== Problem requirements ==
Look through the entries below and report every line that has "spinning".

== Information given ==
★ ★ ★ ★ ★

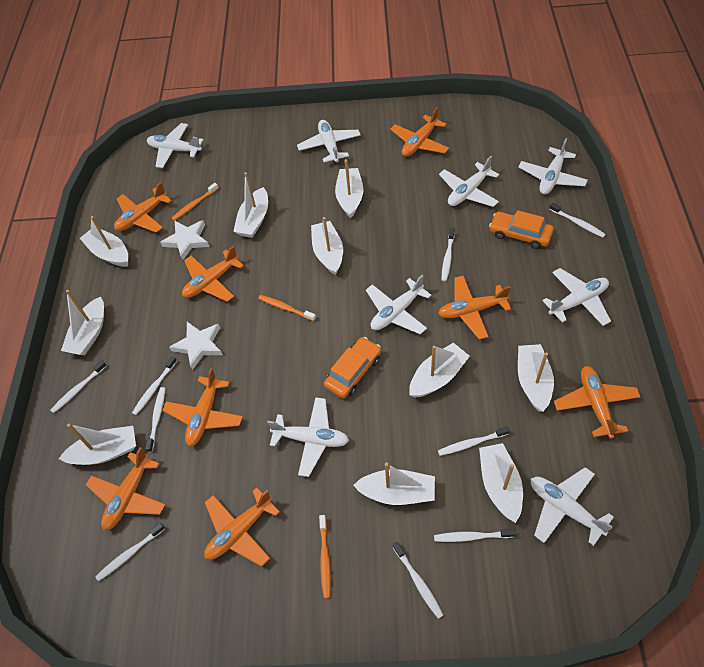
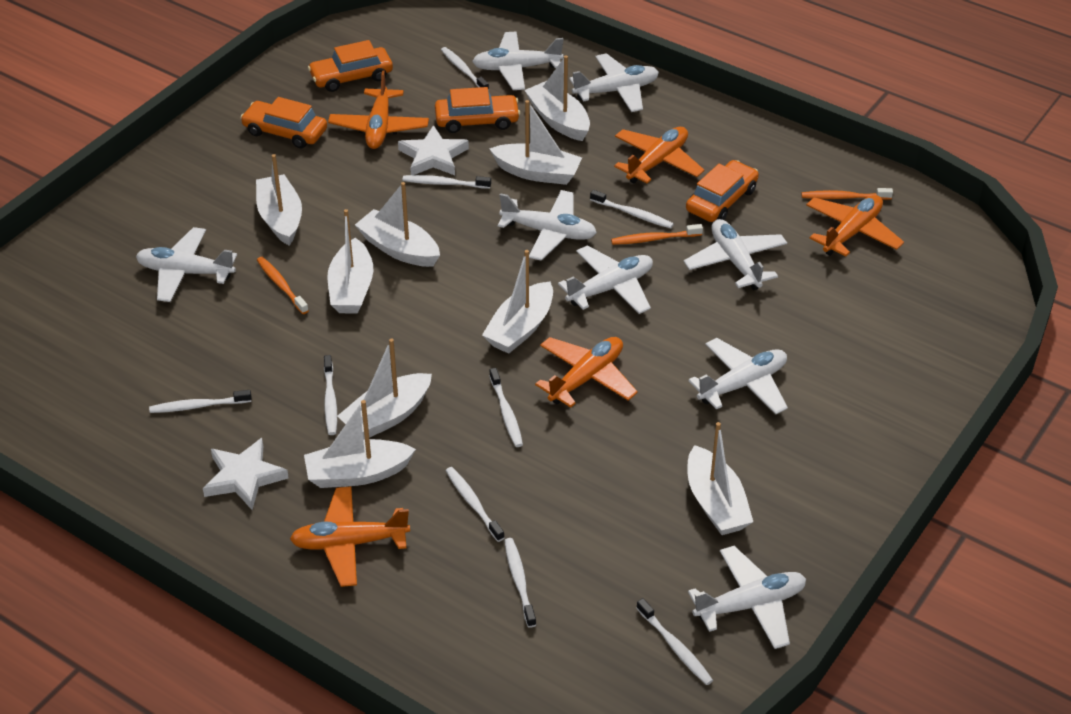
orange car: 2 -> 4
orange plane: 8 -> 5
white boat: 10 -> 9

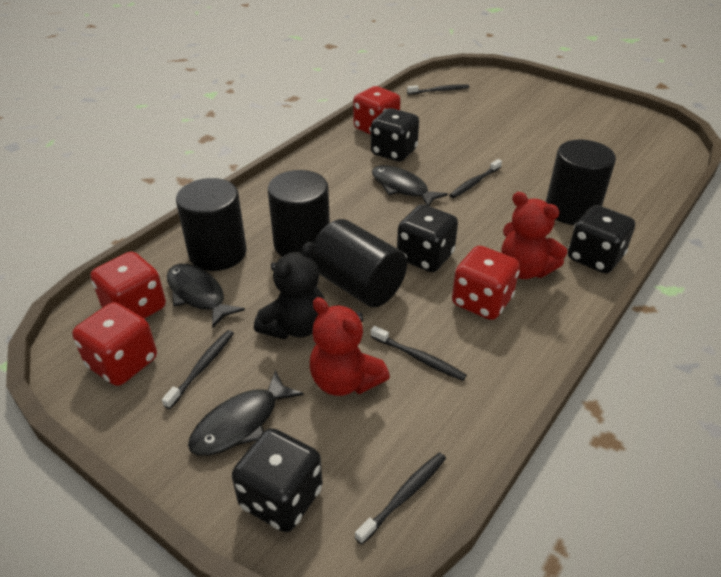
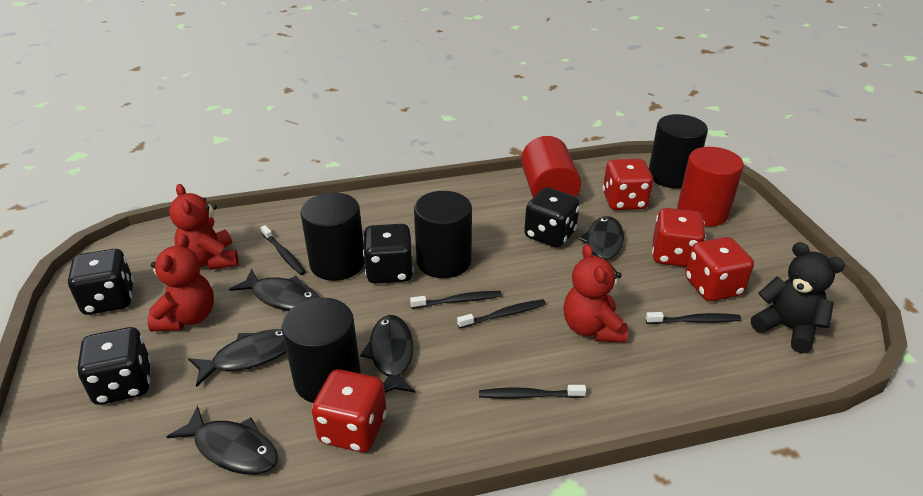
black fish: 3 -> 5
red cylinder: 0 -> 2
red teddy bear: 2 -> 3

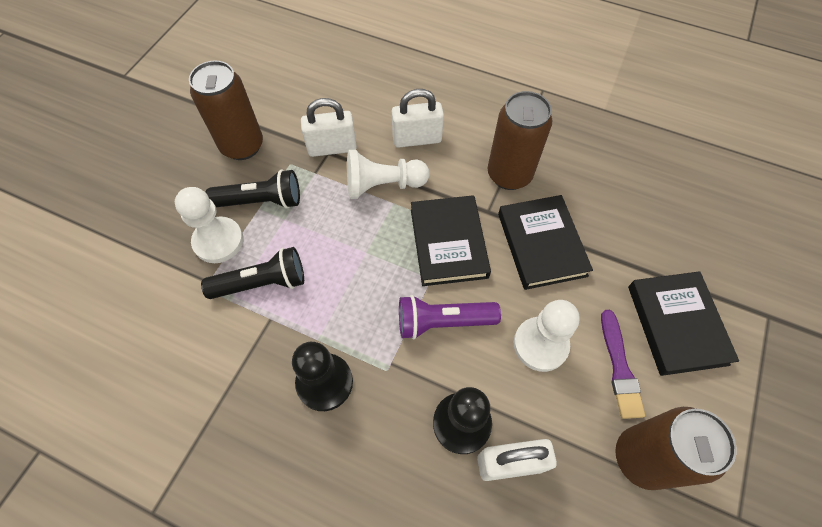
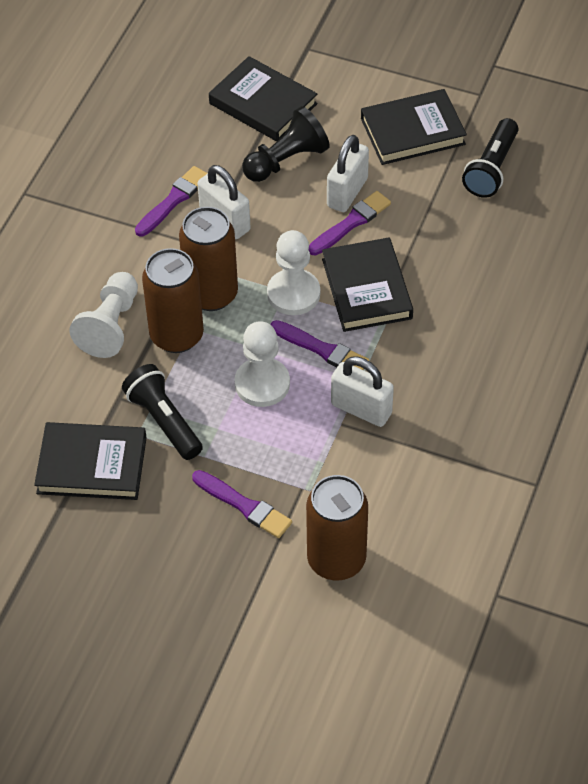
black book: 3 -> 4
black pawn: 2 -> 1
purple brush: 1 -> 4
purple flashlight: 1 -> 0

★ ★ ★ ★ ★

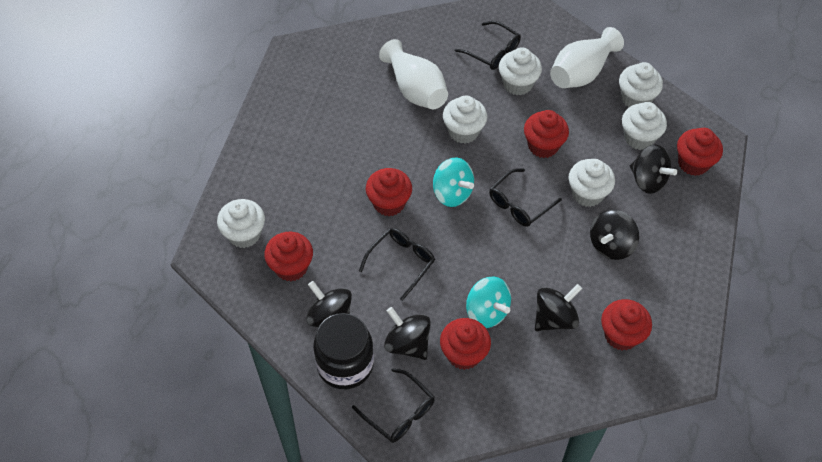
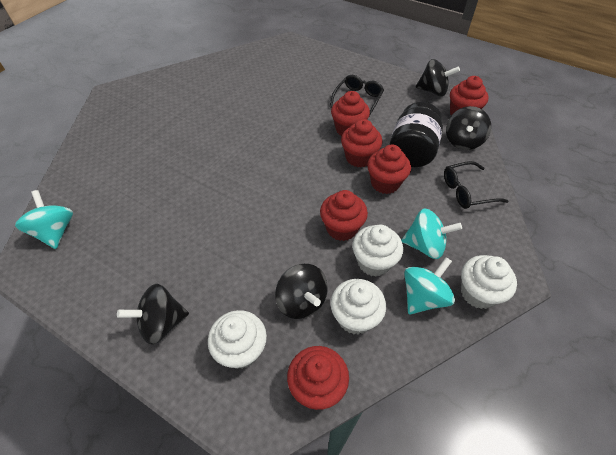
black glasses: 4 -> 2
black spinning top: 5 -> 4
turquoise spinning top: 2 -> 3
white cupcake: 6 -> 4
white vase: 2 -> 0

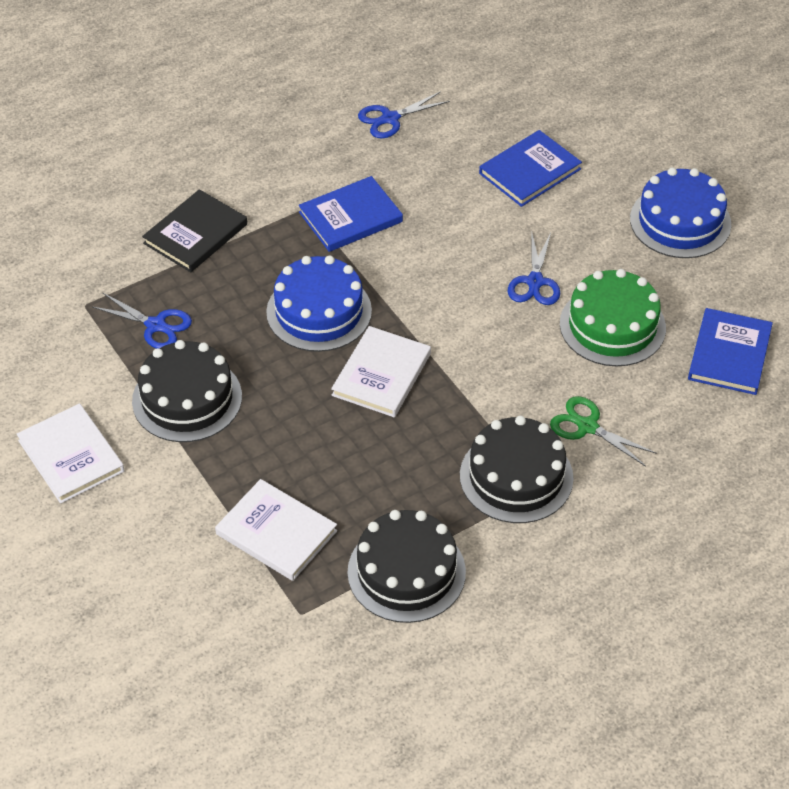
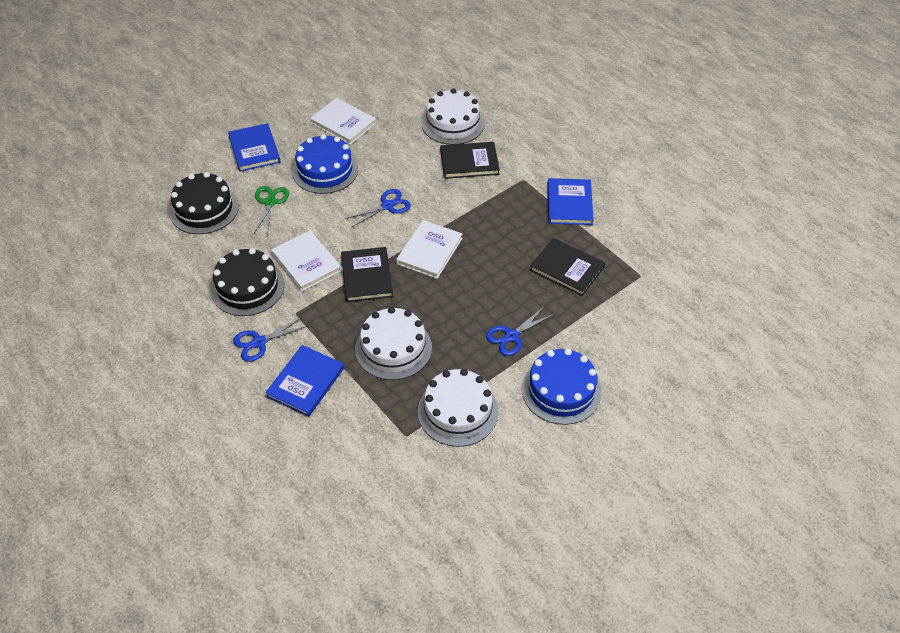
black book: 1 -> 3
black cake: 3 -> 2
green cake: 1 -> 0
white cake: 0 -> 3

★ ★ ★ ★ ★

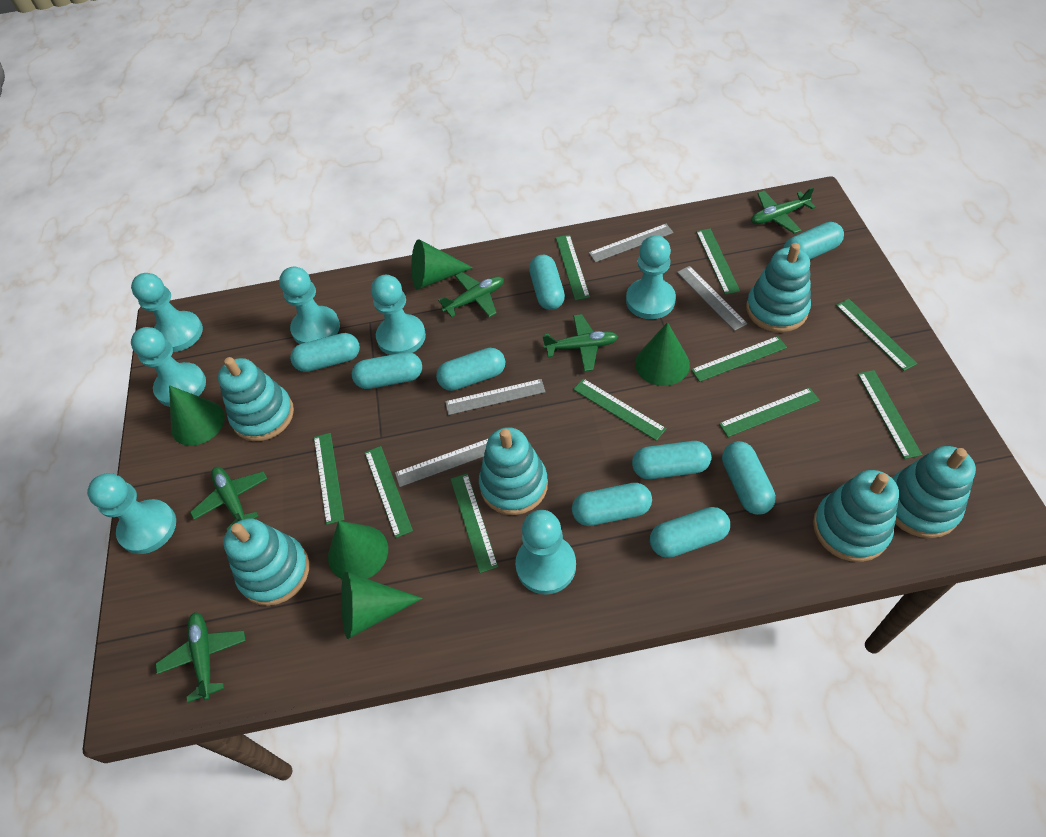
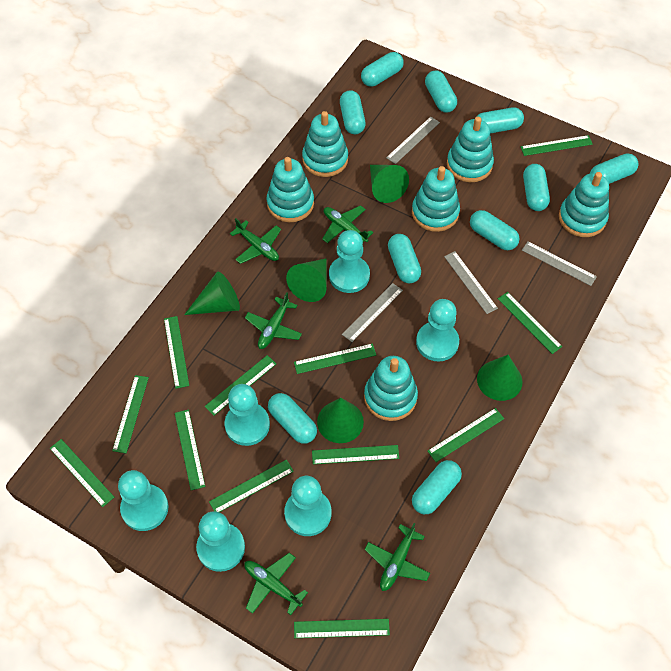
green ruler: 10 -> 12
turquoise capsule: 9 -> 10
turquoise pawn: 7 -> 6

★ ★ ★ ★ ★

== Output of the task ==
black spinning top: 5 -> 4
turquoise spinning top: 2 -> 3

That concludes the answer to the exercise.